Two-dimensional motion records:
Segment Open
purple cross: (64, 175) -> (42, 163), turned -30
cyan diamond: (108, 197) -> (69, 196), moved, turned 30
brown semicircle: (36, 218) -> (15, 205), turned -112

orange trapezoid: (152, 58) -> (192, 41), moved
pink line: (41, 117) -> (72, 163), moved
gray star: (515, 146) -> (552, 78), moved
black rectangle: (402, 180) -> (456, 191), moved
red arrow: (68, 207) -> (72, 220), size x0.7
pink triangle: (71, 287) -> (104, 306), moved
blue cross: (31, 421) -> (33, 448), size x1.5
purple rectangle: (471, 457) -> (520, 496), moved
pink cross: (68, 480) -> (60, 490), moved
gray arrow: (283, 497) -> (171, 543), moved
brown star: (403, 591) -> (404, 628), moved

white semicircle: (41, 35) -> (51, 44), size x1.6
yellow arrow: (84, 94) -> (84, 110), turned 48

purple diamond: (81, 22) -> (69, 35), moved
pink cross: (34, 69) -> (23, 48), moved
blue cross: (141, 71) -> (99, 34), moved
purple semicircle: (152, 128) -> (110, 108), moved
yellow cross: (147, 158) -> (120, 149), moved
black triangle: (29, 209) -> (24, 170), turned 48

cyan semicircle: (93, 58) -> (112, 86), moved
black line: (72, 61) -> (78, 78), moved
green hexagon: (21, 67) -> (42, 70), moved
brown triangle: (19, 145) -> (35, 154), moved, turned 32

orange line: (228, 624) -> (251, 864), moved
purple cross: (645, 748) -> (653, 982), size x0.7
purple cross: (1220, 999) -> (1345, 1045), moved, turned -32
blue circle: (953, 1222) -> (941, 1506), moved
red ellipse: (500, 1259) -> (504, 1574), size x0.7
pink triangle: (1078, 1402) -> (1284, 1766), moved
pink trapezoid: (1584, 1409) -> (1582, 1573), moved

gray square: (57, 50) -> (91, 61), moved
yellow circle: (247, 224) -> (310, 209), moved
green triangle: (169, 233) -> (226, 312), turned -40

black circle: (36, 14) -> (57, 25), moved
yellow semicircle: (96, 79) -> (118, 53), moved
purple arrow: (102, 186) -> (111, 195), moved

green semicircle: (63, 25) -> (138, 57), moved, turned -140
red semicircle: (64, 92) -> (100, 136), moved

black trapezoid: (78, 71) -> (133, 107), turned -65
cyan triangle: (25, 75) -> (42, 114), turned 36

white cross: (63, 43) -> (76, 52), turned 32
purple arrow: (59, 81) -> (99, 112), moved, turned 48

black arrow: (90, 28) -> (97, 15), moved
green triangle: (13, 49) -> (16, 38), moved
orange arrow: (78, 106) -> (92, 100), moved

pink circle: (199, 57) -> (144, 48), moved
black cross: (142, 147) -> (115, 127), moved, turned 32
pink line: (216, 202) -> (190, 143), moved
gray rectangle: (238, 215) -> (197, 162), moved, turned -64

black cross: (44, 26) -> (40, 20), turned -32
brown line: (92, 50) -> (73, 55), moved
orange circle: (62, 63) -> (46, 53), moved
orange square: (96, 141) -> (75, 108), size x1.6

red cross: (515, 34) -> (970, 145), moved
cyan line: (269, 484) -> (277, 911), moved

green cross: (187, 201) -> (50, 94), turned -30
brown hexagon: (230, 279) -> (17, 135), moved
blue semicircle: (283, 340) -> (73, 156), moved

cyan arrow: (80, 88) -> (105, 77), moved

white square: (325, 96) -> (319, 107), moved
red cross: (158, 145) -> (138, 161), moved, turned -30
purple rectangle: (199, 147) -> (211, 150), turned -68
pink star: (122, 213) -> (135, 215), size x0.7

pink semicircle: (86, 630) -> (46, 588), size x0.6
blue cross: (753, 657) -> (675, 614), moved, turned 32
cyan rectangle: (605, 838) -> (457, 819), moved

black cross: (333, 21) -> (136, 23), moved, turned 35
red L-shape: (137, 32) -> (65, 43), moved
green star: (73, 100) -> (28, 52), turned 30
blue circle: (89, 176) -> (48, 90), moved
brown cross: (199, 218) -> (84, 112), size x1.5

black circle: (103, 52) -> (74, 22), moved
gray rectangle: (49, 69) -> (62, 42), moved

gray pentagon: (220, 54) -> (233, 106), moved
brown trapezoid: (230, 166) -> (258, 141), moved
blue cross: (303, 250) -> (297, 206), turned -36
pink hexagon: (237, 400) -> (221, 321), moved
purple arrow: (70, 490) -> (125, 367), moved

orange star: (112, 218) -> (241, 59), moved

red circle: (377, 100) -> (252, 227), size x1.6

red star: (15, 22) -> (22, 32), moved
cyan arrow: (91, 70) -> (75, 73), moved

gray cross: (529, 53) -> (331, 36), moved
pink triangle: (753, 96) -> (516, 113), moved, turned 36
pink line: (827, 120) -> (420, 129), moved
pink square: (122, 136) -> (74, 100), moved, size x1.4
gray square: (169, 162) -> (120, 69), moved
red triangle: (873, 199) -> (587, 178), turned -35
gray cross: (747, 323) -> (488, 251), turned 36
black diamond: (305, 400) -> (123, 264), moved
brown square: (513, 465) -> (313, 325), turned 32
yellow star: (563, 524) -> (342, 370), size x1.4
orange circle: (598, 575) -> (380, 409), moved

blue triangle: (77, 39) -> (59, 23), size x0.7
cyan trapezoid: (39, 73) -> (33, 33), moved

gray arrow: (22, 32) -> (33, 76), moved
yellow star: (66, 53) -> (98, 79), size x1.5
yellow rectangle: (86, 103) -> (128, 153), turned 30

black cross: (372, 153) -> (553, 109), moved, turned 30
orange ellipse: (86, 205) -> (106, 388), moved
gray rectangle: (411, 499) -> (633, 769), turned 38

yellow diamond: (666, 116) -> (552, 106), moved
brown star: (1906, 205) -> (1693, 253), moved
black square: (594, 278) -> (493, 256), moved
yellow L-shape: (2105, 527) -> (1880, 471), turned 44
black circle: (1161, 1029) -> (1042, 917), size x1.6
Segment Closed
The expected response is every record, reproduced word for word.

purple cross: (64, 175) -> (42, 163), turned -30
cyan diamond: (108, 197) -> (69, 196), moved, turned 30
brown semicircle: (36, 218) -> (15, 205), turned -112

orange trapezoid: (152, 58) -> (192, 41), moved
pink line: (41, 117) -> (72, 163), moved
gray star: (515, 146) -> (552, 78), moved
black rectangle: (402, 180) -> (456, 191), moved
red arrow: (68, 207) -> (72, 220), size x0.7
pink triangle: (71, 287) -> (104, 306), moved
blue cross: (31, 421) -> (33, 448), size x1.5
purple rectangle: (471, 457) -> (520, 496), moved
pink cross: (68, 480) -> (60, 490), moved
gray arrow: (283, 497) -> (171, 543), moved
brown star: (403, 591) -> (404, 628), moved

white semicircle: (41, 35) -> (51, 44), size x1.6
yellow arrow: (84, 94) -> (84, 110), turned 48

purple diamond: (81, 22) -> (69, 35), moved
pink cross: (34, 69) -> (23, 48), moved
blue cross: (141, 71) -> (99, 34), moved
purple semicircle: (152, 128) -> (110, 108), moved
yellow cross: (147, 158) -> (120, 149), moved
black triangle: (29, 209) -> (24, 170), turned 48

cyan semicircle: (93, 58) -> (112, 86), moved
black line: (72, 61) -> (78, 78), moved
green hexagon: (21, 67) -> (42, 70), moved
brown triangle: (19, 145) -> (35, 154), moved, turned 32

orange line: (228, 624) -> (251, 864), moved
purple cross: (645, 748) -> (653, 982), size x0.7
purple cross: (1220, 999) -> (1345, 1045), moved, turned -32
blue circle: (953, 1222) -> (941, 1506), moved
red ellipse: (500, 1259) -> (504, 1574), size x0.7
pink triangle: (1078, 1402) -> (1284, 1766), moved
pink trapezoid: (1584, 1409) -> (1582, 1573), moved

gray square: (57, 50) -> (91, 61), moved
yellow circle: (247, 224) -> (310, 209), moved
green triangle: (169, 233) -> (226, 312), turned -40

black circle: (36, 14) -> (57, 25), moved
yellow semicircle: (96, 79) -> (118, 53), moved
purple arrow: (102, 186) -> (111, 195), moved

green semicircle: (63, 25) -> (138, 57), moved, turned -140
red semicircle: (64, 92) -> (100, 136), moved

black trapezoid: (78, 71) -> (133, 107), turned -65
cyan triangle: (25, 75) -> (42, 114), turned 36

white cross: (63, 43) -> (76, 52), turned 32
purple arrow: (59, 81) -> (99, 112), moved, turned 48

black arrow: (90, 28) -> (97, 15), moved
green triangle: (13, 49) -> (16, 38), moved
orange arrow: (78, 106) -> (92, 100), moved

pink circle: (199, 57) -> (144, 48), moved
black cross: (142, 147) -> (115, 127), moved, turned 32
pink line: (216, 202) -> (190, 143), moved
gray rectangle: (238, 215) -> (197, 162), moved, turned -64

black cross: (44, 26) -> (40, 20), turned -32
brown line: (92, 50) -> (73, 55), moved
orange circle: (62, 63) -> (46, 53), moved
orange square: (96, 141) -> (75, 108), size x1.6

red cross: (515, 34) -> (970, 145), moved
cyan line: (269, 484) -> (277, 911), moved

green cross: (187, 201) -> (50, 94), turned -30
brown hexagon: (230, 279) -> (17, 135), moved
blue semicircle: (283, 340) -> (73, 156), moved

cyan arrow: (80, 88) -> (105, 77), moved

white square: (325, 96) -> (319, 107), moved
red cross: (158, 145) -> (138, 161), moved, turned -30
purple rectangle: (199, 147) -> (211, 150), turned -68
pink star: (122, 213) -> (135, 215), size x0.7

pink semicircle: (86, 630) -> (46, 588), size x0.6
blue cross: (753, 657) -> (675, 614), moved, turned 32
cyan rectangle: (605, 838) -> (457, 819), moved

black cross: (333, 21) -> (136, 23), moved, turned 35
red L-shape: (137, 32) -> (65, 43), moved
green star: (73, 100) -> (28, 52), turned 30
blue circle: (89, 176) -> (48, 90), moved
brown cross: (199, 218) -> (84, 112), size x1.5

black circle: (103, 52) -> (74, 22), moved
gray rectangle: (49, 69) -> (62, 42), moved

gray pentagon: (220, 54) -> (233, 106), moved
brown trapezoid: (230, 166) -> (258, 141), moved
blue cross: (303, 250) -> (297, 206), turned -36
pink hexagon: (237, 400) -> (221, 321), moved
purple arrow: (70, 490) -> (125, 367), moved

orange star: (112, 218) -> (241, 59), moved

red circle: (377, 100) -> (252, 227), size x1.6

red star: (15, 22) -> (22, 32), moved
cyan arrow: (91, 70) -> (75, 73), moved

gray cross: (529, 53) -> (331, 36), moved
pink triangle: (753, 96) -> (516, 113), moved, turned 36
pink line: (827, 120) -> (420, 129), moved
pink square: (122, 136) -> (74, 100), moved, size x1.4
gray square: (169, 162) -> (120, 69), moved
red triangle: (873, 199) -> (587, 178), turned -35
gray cross: (747, 323) -> (488, 251), turned 36
black diamond: (305, 400) -> (123, 264), moved
brown square: (513, 465) -> (313, 325), turned 32
yellow star: (563, 524) -> (342, 370), size x1.4
orange circle: (598, 575) -> (380, 409), moved

blue triangle: (77, 39) -> (59, 23), size x0.7
cyan trapezoid: (39, 73) -> (33, 33), moved

gray arrow: (22, 32) -> (33, 76), moved
yellow star: (66, 53) -> (98, 79), size x1.5
yellow rectangle: (86, 103) -> (128, 153), turned 30

black cross: (372, 153) -> (553, 109), moved, turned 30
orange ellipse: (86, 205) -> (106, 388), moved
gray rectangle: (411, 499) -> (633, 769), turned 38

yellow diamond: (666, 116) -> (552, 106), moved
brown star: (1906, 205) -> (1693, 253), moved
black square: (594, 278) -> (493, 256), moved
yellow L-shape: (2105, 527) -> (1880, 471), turned 44
black circle: (1161, 1029) -> (1042, 917), size x1.6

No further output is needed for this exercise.